* WHAT TO WORK ON: All entries need to be written out verbatim, with pictures omitted.

[Recorded data]

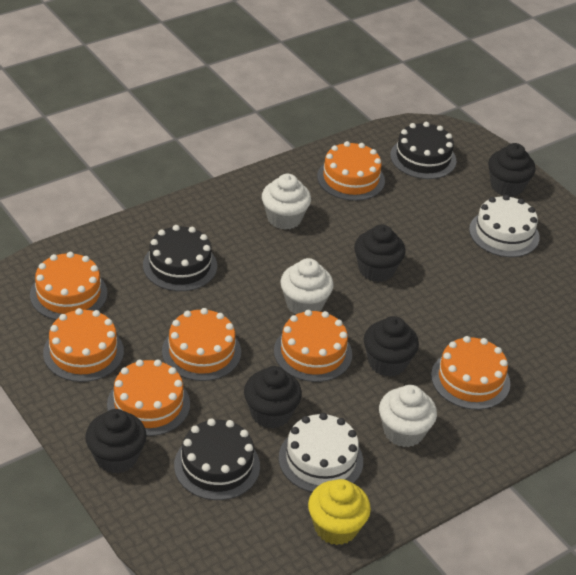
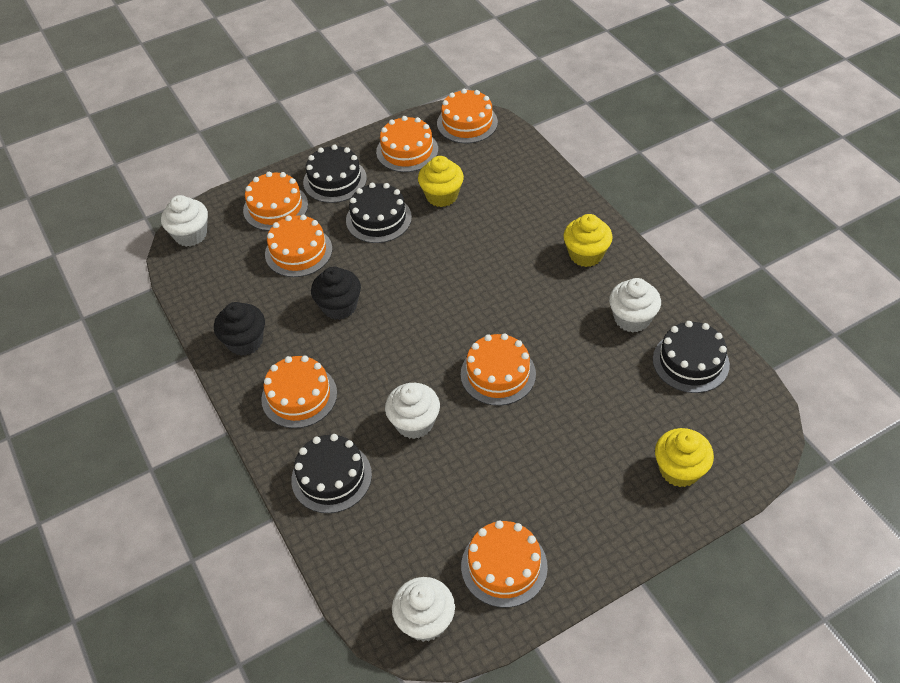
black cake: 3 -> 4
black cupcake: 5 -> 2
white cake: 2 -> 0
white cupcake: 3 -> 4
yellow cupcake: 1 -> 3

* OUTPUT OF THE TASK:
black cake: 3 -> 4
black cupcake: 5 -> 2
white cake: 2 -> 0
white cupcake: 3 -> 4
yellow cupcake: 1 -> 3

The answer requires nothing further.